### [Supplied data]
————
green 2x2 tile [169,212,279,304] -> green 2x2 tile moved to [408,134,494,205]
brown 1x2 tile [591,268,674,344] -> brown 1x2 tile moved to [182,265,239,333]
————
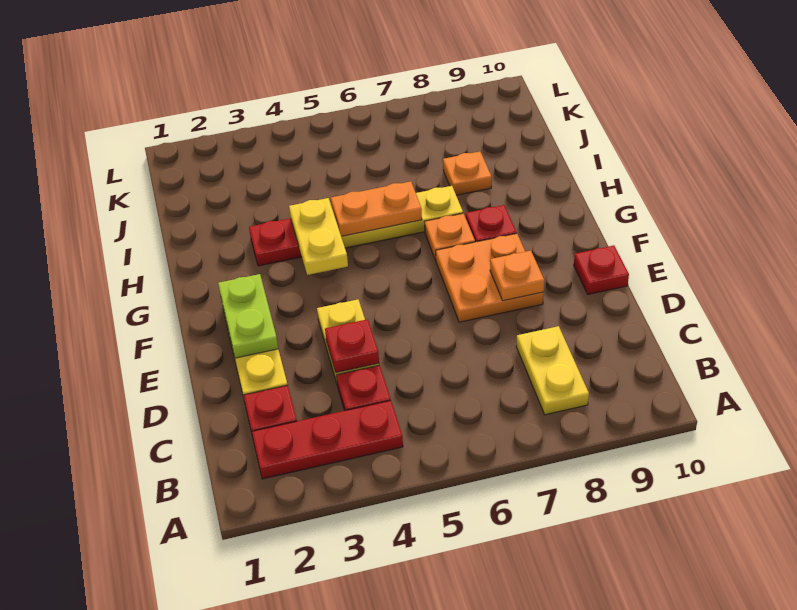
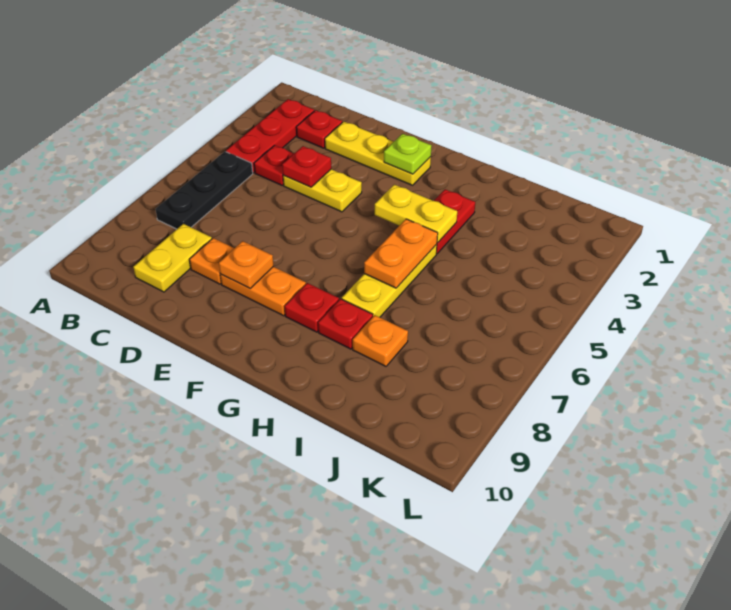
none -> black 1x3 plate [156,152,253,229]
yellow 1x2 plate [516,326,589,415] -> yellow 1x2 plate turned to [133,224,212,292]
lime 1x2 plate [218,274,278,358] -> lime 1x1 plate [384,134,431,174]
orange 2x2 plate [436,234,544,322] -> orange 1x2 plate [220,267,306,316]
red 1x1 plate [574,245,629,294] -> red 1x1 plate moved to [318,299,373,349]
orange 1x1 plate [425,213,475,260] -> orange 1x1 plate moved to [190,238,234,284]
————
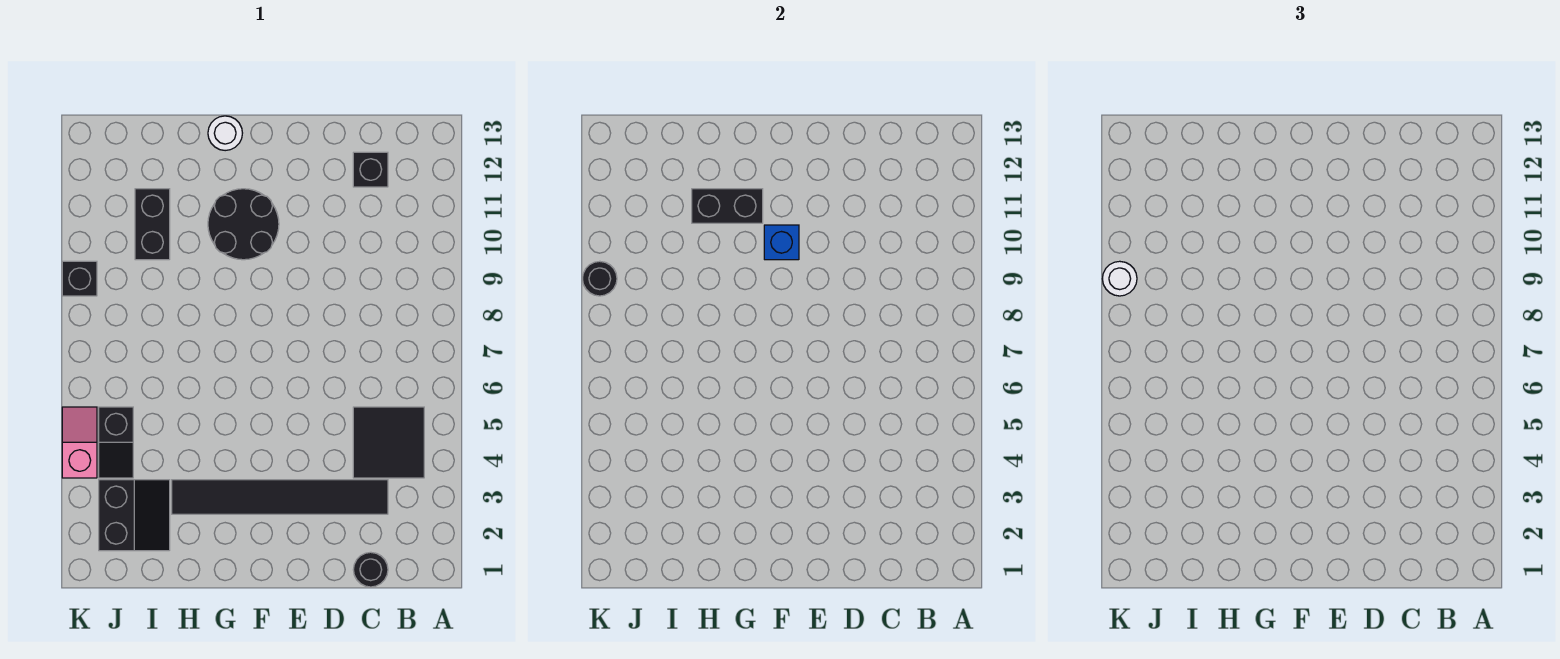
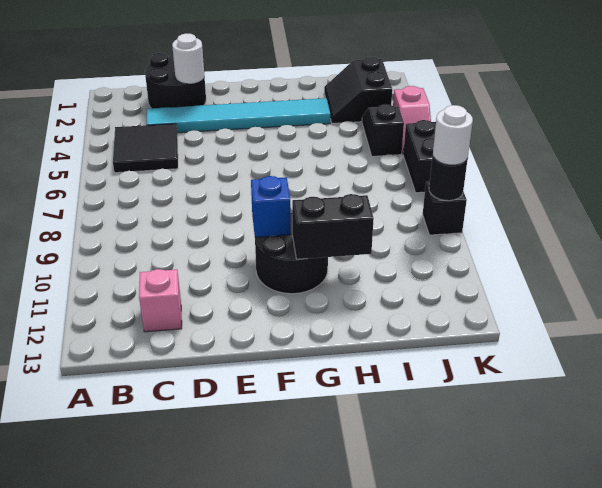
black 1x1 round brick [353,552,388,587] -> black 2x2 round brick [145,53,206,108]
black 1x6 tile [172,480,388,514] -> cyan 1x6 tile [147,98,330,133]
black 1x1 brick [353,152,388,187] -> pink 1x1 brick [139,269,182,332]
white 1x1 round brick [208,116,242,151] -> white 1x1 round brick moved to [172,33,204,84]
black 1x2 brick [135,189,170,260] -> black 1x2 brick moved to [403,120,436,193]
————
### [Task to carry out]
Go back to the listing above. Copy word for word the lines from the one with "red 1x1 plate [574,245,629,294]" through the one with "orange 1x1 plate [425,213,475,260]", and nothing more.

### [Expected answer]
red 1x1 plate [574,245,629,294] -> red 1x1 plate moved to [318,299,373,349]
orange 1x1 plate [425,213,475,260] -> orange 1x1 plate moved to [190,238,234,284]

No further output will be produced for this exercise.